> [MATERIAL FOR THIS TASK]
——————
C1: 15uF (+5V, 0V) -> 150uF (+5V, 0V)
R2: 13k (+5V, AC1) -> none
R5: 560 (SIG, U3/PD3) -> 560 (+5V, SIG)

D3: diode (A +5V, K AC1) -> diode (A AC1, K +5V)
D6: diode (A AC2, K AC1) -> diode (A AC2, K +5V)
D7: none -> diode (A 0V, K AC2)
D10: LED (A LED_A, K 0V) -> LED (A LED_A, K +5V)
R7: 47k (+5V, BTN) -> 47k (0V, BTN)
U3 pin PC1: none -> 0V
——————
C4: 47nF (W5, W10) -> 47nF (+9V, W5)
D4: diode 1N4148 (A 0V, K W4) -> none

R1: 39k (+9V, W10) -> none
——————
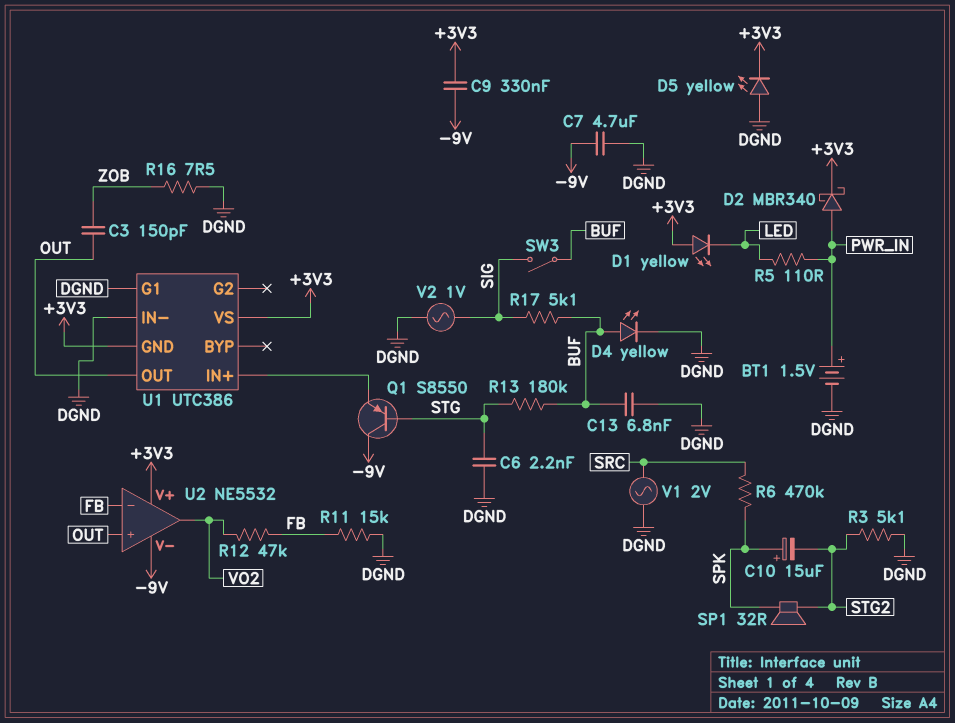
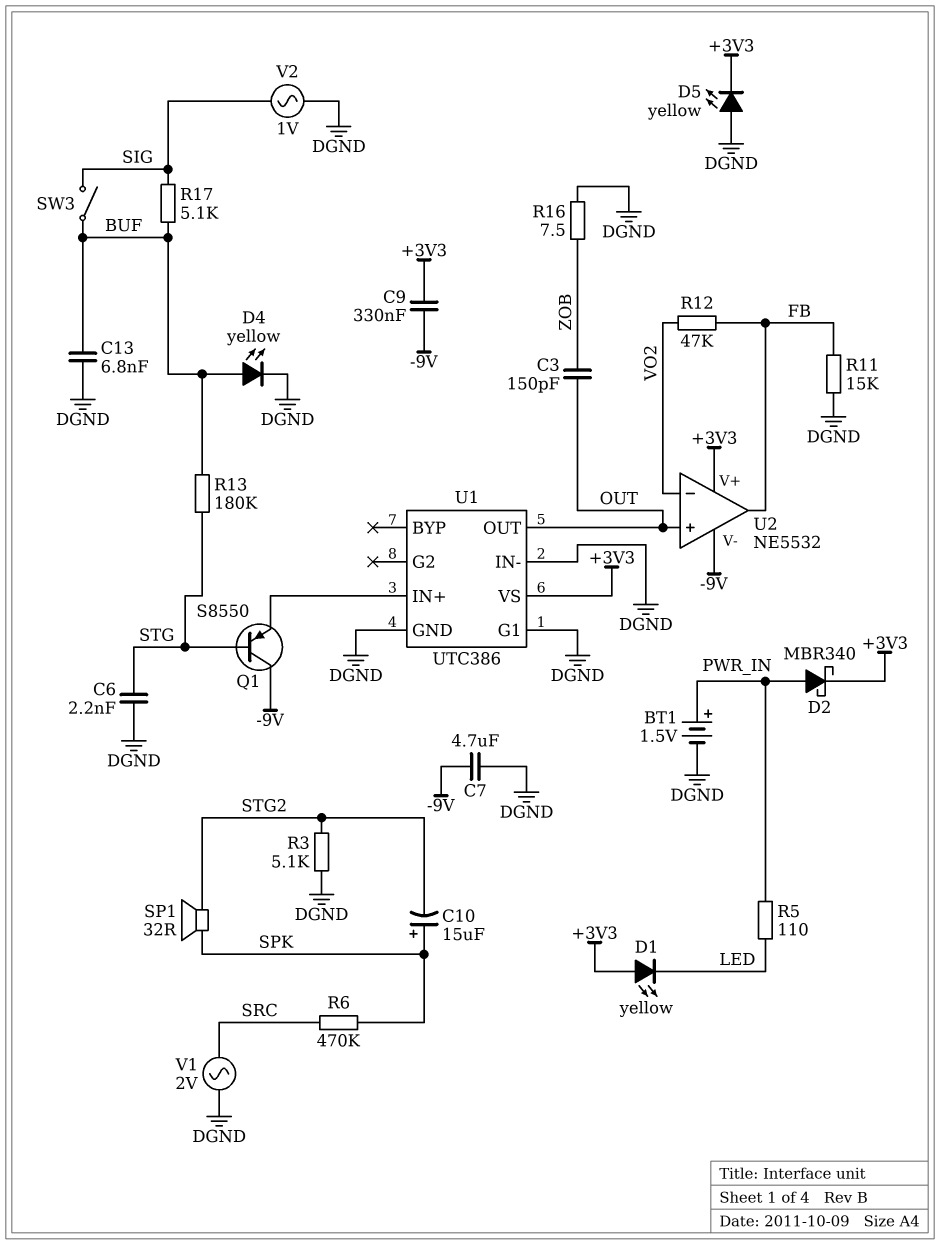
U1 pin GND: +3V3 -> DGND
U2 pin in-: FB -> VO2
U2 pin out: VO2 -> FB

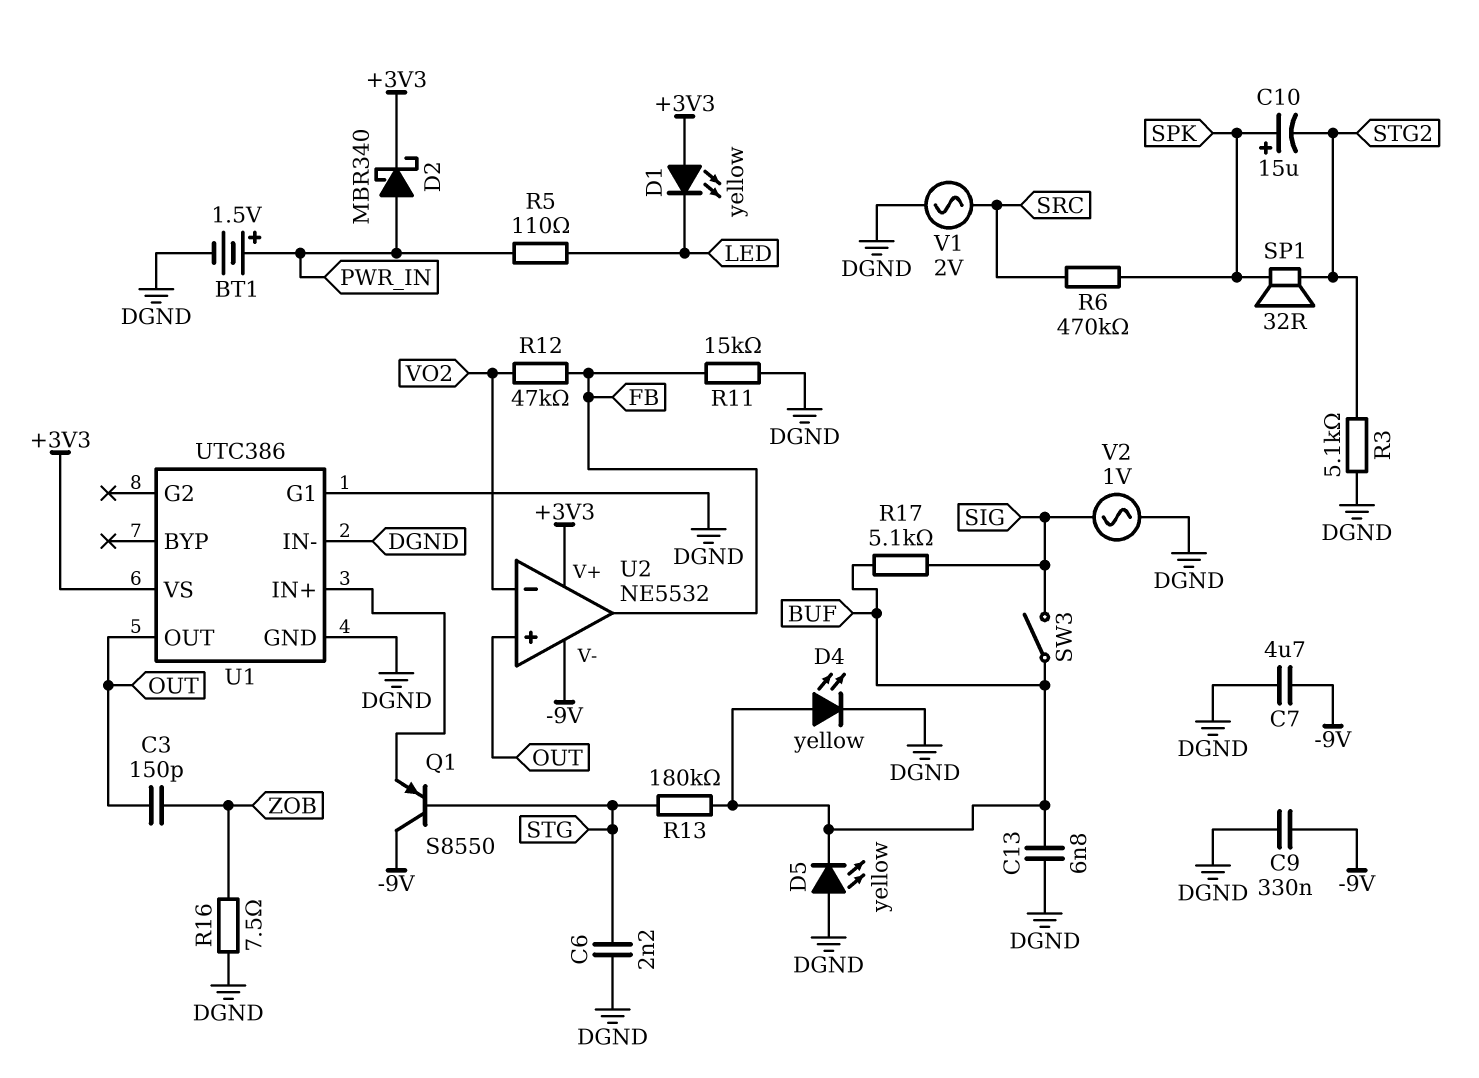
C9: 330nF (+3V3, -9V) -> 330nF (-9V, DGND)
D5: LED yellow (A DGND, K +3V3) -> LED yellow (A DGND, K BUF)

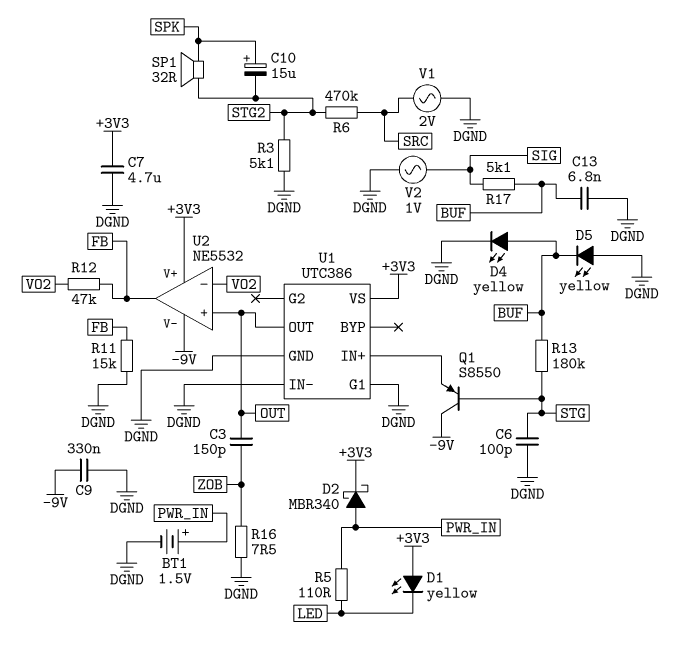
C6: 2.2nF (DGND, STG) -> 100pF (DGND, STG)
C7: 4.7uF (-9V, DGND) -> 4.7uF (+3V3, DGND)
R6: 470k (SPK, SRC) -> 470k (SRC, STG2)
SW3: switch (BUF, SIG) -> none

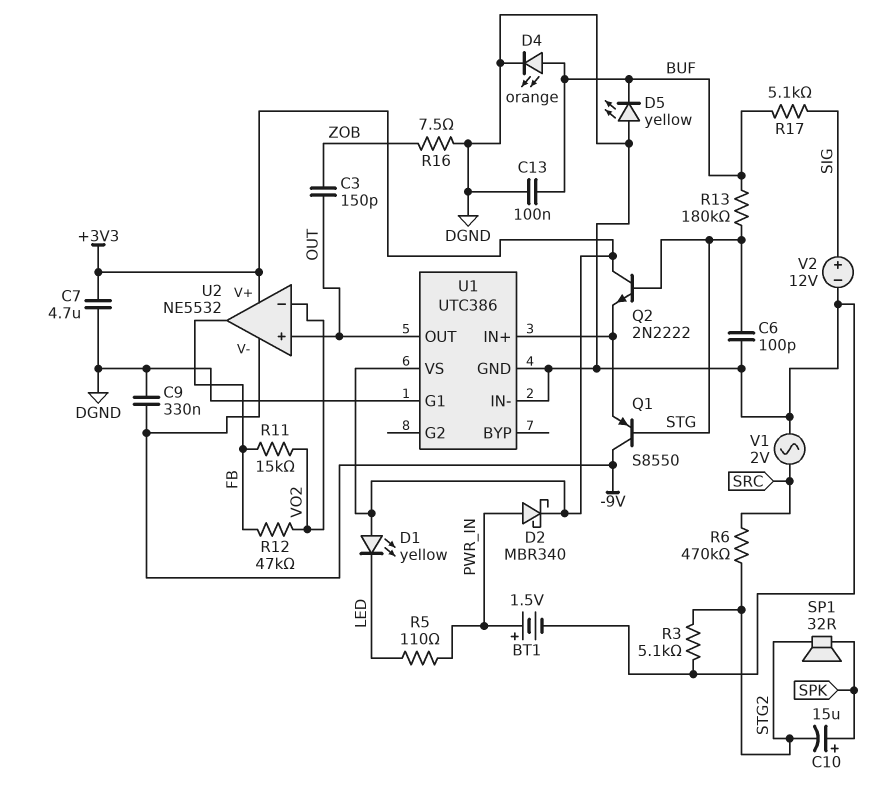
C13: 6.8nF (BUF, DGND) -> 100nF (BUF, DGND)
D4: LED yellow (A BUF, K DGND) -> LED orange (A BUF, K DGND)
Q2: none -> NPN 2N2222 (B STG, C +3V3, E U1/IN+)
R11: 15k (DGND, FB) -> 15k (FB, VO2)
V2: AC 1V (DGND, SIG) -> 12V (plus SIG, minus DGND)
——————
> [TO DO] Output only the lines above from the line that holds "C9: 330nF (+3V3, -9V) -> 330nF (-9V, DGND)" through the line that holds "V2: AC 1V (DGND, SIG)", both ends included, and exclude pictures.

> [RESPONSE TO THE EXERCISE]
C9: 330nF (+3V3, -9V) -> 330nF (-9V, DGND)
D5: LED yellow (A DGND, K +3V3) -> LED yellow (A DGND, K BUF)

C6: 2.2nF (DGND, STG) -> 100pF (DGND, STG)
C7: 4.7uF (-9V, DGND) -> 4.7uF (+3V3, DGND)
R6: 470k (SPK, SRC) -> 470k (SRC, STG2)
SW3: switch (BUF, SIG) -> none

C13: 6.8nF (BUF, DGND) -> 100nF (BUF, DGND)
D4: LED yellow (A BUF, K DGND) -> LED orange (A BUF, K DGND)
Q2: none -> NPN 2N2222 (B STG, C +3V3, E U1/IN+)
R11: 15k (DGND, FB) -> 15k (FB, VO2)
V2: AC 1V (DGND, SIG) -> 12V (plus SIG, minus DGND)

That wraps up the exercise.